WORK TO COMPLETE: Copy the lines of the data word for word, from the line with "Dawit [384, 114]" to the line with "Ironwick (689, 109)", including both of those lines.

ENTRIES SUPPLIED:
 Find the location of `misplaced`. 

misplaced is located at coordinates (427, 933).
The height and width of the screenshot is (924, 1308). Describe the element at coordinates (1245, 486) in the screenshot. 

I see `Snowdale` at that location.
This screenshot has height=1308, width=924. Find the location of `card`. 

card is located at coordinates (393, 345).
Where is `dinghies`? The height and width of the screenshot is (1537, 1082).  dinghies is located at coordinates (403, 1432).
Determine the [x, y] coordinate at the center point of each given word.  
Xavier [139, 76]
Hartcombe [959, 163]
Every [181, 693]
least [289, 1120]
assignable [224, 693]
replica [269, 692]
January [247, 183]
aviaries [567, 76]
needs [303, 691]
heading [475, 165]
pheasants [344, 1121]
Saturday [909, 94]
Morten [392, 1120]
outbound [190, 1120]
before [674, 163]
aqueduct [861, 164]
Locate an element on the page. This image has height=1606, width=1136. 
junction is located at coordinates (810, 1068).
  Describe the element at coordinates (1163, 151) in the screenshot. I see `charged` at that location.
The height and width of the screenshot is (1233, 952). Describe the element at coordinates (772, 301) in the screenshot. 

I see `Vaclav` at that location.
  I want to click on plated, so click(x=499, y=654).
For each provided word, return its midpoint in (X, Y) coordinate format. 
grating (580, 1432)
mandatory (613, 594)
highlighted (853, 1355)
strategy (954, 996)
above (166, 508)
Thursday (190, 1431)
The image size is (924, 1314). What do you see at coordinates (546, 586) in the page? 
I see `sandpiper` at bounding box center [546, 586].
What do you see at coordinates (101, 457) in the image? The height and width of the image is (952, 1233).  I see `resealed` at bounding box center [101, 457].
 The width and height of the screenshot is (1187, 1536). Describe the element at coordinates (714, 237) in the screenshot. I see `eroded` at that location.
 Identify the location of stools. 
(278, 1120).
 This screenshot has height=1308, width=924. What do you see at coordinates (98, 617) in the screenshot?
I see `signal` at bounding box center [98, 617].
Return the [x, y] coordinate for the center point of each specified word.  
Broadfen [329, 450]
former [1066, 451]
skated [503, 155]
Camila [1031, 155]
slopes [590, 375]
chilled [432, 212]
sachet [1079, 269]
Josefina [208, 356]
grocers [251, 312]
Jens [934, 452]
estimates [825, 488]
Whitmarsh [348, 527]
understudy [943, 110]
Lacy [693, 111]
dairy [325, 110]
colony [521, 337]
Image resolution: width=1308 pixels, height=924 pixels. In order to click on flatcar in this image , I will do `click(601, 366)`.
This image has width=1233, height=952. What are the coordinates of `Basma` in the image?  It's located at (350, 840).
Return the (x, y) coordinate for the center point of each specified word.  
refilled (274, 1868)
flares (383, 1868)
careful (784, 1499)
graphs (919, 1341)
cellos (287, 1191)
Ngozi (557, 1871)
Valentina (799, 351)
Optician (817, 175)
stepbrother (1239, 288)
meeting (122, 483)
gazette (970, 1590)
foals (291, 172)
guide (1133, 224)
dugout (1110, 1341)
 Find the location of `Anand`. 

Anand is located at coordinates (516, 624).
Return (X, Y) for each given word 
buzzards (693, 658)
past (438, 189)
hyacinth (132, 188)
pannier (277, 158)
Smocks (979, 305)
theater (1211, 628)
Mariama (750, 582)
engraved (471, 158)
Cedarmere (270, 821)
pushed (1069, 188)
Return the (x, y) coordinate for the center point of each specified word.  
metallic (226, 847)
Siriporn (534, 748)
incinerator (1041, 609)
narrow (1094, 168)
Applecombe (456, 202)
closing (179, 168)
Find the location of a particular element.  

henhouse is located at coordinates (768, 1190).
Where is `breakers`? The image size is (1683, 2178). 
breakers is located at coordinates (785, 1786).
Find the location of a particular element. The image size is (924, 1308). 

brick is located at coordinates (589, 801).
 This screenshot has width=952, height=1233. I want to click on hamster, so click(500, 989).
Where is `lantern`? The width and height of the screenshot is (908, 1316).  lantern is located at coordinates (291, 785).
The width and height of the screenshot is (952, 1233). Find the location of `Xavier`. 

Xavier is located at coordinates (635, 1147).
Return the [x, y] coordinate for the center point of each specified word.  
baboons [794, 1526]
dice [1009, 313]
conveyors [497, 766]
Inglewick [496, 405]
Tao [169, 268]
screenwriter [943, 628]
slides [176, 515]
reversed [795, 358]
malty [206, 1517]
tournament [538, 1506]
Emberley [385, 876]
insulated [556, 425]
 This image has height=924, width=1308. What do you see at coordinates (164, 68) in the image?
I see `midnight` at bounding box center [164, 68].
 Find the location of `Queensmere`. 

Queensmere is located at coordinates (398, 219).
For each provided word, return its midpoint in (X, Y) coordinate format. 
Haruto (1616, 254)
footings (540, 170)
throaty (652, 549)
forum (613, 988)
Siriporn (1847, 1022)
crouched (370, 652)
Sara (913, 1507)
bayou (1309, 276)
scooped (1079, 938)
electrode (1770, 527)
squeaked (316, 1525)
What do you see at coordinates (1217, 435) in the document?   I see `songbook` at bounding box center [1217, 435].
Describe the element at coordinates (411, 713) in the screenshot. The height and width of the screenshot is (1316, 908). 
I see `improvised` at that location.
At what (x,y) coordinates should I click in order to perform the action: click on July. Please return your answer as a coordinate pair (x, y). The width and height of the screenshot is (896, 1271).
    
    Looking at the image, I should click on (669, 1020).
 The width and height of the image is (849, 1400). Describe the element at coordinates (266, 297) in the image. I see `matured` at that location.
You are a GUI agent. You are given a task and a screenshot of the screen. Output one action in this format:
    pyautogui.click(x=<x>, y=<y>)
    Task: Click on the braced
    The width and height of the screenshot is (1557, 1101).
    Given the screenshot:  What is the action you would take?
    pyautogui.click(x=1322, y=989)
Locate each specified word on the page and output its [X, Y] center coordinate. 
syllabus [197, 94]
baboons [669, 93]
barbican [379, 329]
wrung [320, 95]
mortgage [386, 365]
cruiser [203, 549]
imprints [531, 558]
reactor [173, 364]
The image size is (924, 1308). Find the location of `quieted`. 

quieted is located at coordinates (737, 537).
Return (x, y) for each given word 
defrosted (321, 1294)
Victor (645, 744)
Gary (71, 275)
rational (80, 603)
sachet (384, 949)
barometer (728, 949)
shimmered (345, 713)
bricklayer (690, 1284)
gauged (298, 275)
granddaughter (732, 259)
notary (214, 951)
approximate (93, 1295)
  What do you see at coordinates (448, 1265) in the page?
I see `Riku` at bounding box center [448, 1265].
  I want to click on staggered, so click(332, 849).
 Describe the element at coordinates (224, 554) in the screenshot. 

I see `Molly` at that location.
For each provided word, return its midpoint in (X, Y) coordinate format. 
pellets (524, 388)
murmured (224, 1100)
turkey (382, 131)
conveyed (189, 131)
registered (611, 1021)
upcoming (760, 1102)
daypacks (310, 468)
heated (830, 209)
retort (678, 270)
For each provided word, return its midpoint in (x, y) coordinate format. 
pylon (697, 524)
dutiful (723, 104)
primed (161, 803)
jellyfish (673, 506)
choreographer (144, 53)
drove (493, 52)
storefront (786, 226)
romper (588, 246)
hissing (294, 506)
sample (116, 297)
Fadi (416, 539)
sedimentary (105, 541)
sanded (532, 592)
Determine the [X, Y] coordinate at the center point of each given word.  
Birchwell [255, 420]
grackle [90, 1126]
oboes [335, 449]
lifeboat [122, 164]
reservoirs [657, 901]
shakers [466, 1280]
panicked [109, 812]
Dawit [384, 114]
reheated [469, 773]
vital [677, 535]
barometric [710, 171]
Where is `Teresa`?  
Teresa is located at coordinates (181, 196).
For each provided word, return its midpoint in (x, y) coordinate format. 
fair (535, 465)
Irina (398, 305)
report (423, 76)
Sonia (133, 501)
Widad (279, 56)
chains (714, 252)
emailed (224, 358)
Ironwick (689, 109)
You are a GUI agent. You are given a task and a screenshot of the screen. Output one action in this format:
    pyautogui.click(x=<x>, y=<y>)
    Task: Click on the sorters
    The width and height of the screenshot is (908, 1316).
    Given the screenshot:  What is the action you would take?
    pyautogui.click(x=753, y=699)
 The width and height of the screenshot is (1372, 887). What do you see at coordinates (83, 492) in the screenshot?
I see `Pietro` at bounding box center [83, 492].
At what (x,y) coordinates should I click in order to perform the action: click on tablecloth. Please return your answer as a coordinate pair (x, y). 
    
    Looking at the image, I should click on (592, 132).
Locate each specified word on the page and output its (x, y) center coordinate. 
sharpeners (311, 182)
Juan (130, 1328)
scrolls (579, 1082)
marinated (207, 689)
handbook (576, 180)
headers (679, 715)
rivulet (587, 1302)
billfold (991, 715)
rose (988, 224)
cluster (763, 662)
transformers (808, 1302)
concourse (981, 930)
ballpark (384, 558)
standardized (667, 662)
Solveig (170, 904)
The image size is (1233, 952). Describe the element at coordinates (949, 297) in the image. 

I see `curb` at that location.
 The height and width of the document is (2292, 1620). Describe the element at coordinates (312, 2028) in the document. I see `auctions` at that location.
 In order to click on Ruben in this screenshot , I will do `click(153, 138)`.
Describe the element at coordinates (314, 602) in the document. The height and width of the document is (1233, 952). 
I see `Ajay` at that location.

OUTPUT BELOW:
Dawit [384, 114]
reheated [469, 773]
vital [677, 535]
barometric [710, 171]
Where is `Teresa`?  
Teresa is located at coordinates (181, 196).
For each provided word, return its midpoint in (x, y) coordinate format. 
fair (535, 465)
Irina (398, 305)
report (423, 76)
Sonia (133, 501)
Widad (279, 56)
chains (714, 252)
emailed (224, 358)
Ironwick (689, 109)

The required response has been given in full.